Try it:
The lines to copy run from the one containing "STEPPER2 pin IN2: 8 -> 3" to the last line of the entries; output those lines exactly and only them, without pictures.

Input:

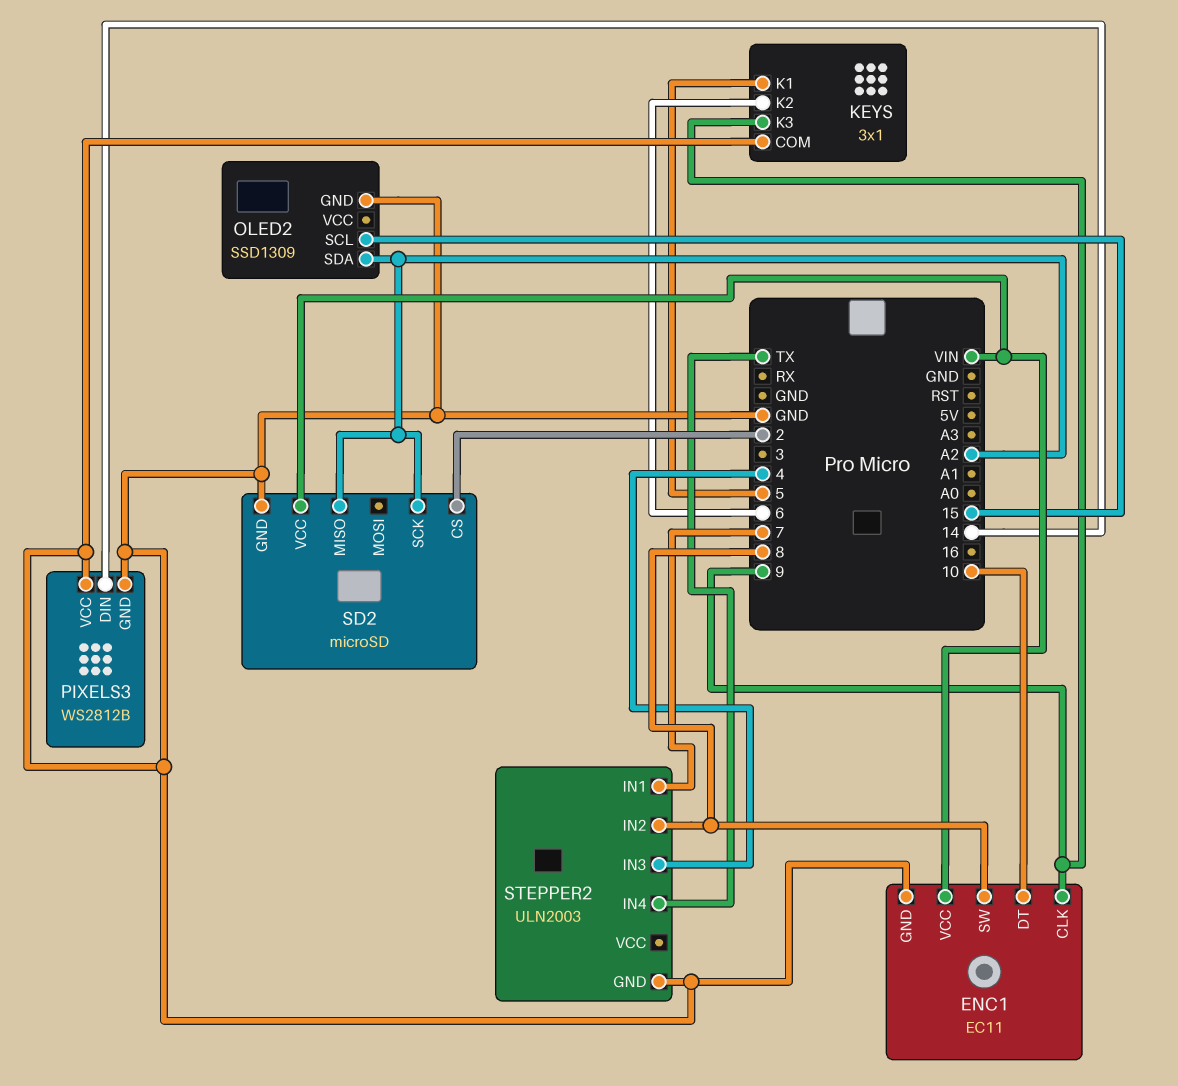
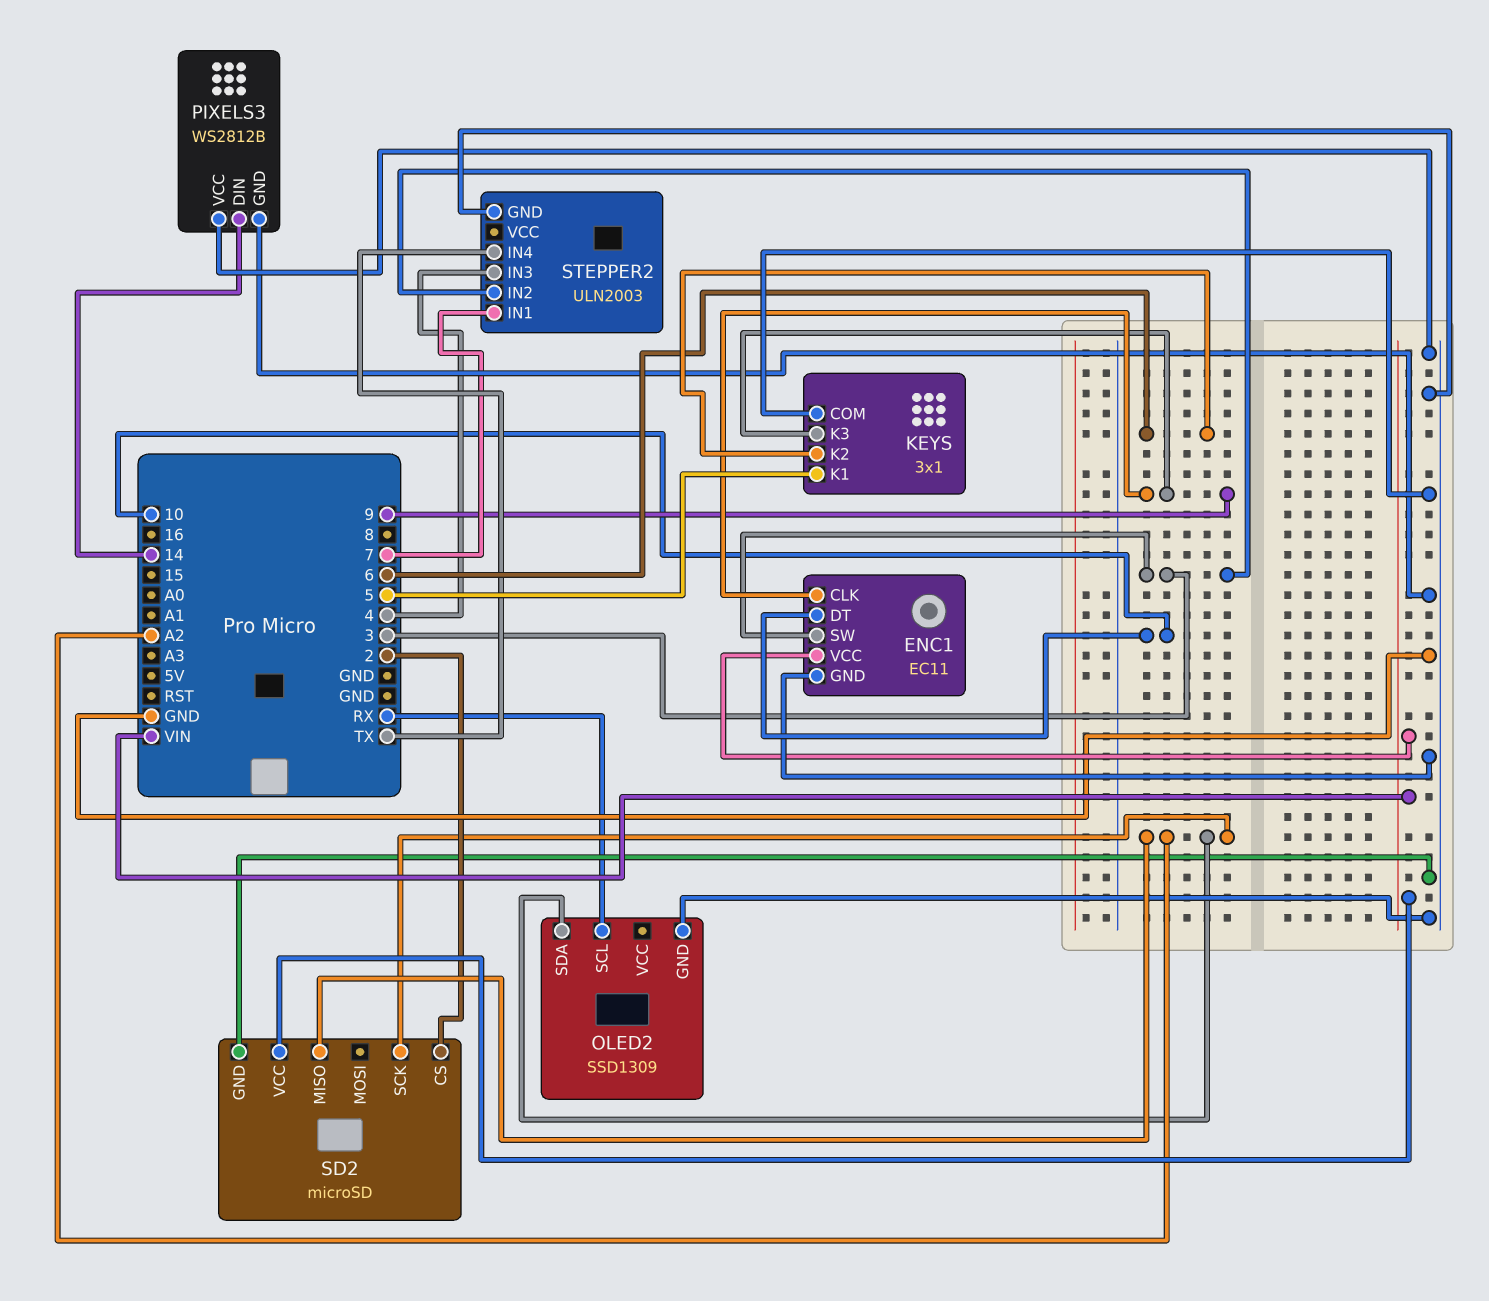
ENC1 pin SW: 8 -> 3
OLED2 pin SCL: 15 -> RX
STEPPER2 pin IN2: 8 -> 3

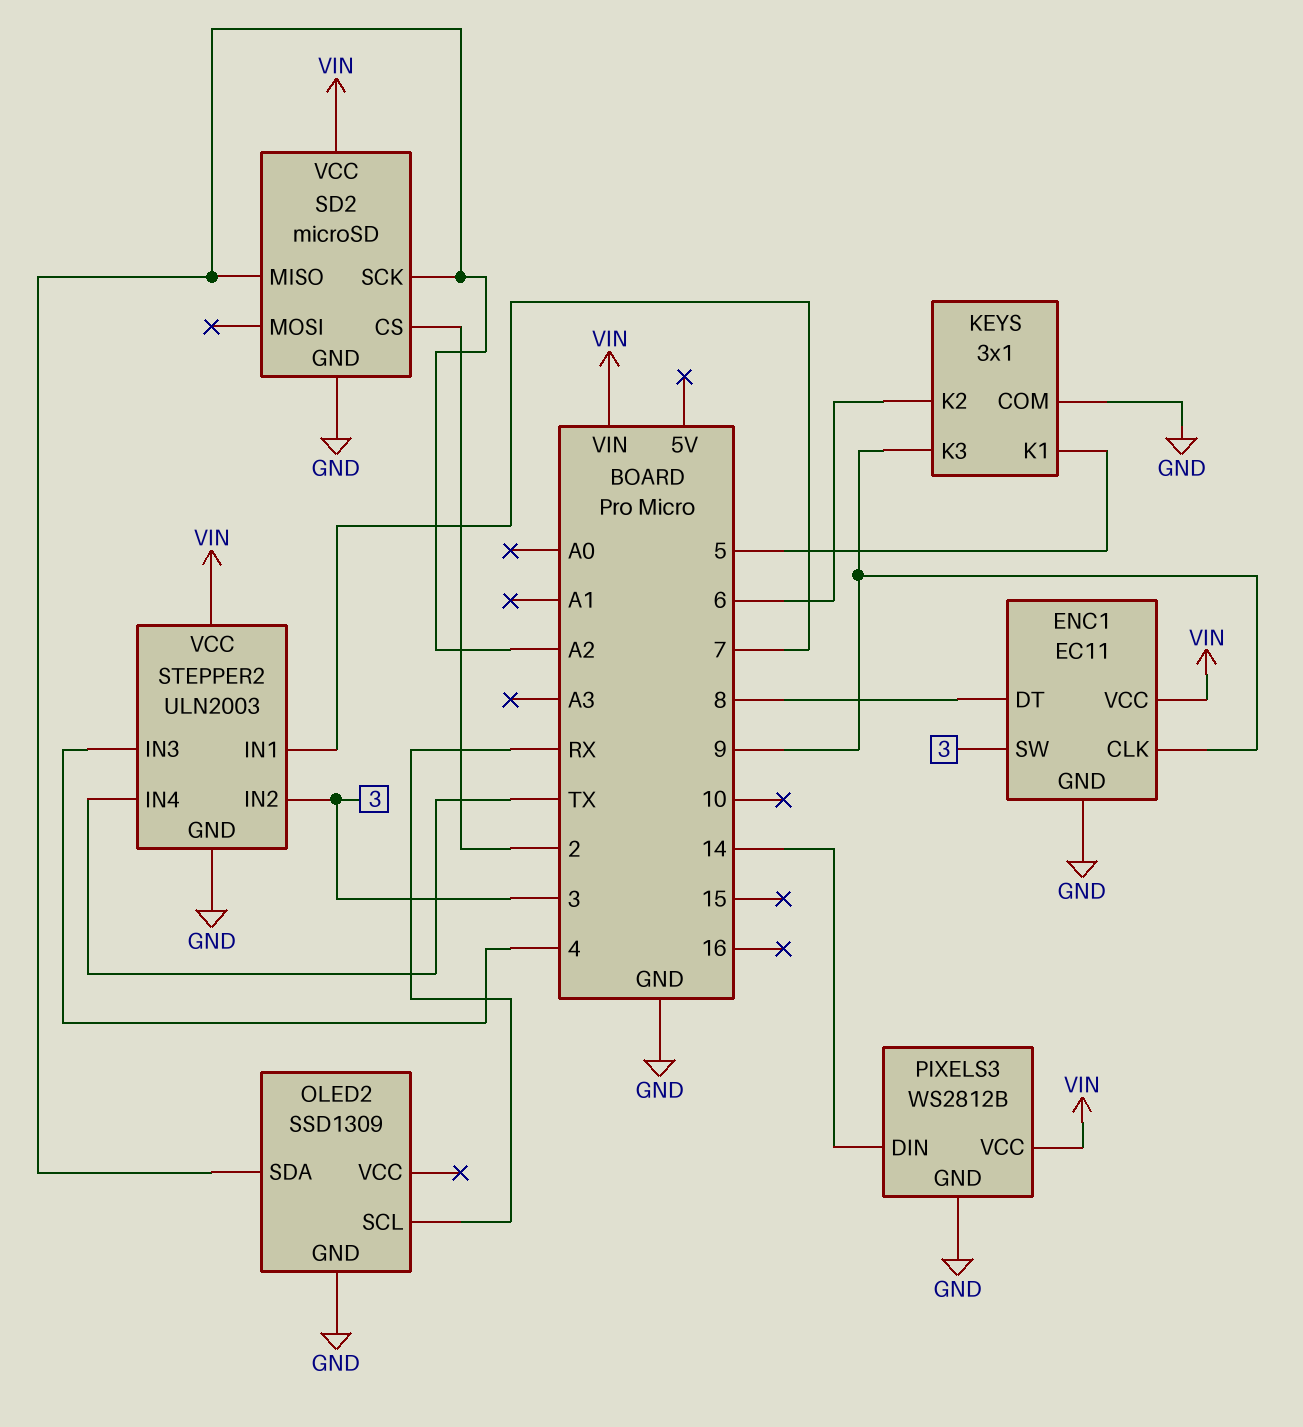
ENC1 pin DT: 10 -> 8
PIXELS3 pin VCC: GND -> VIN
STEPPER2 pin VCC: none -> VIN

Exercise answer:
STEPPER2 pin IN2: 8 -> 3

ENC1 pin DT: 10 -> 8
PIXELS3 pin VCC: GND -> VIN
STEPPER2 pin VCC: none -> VIN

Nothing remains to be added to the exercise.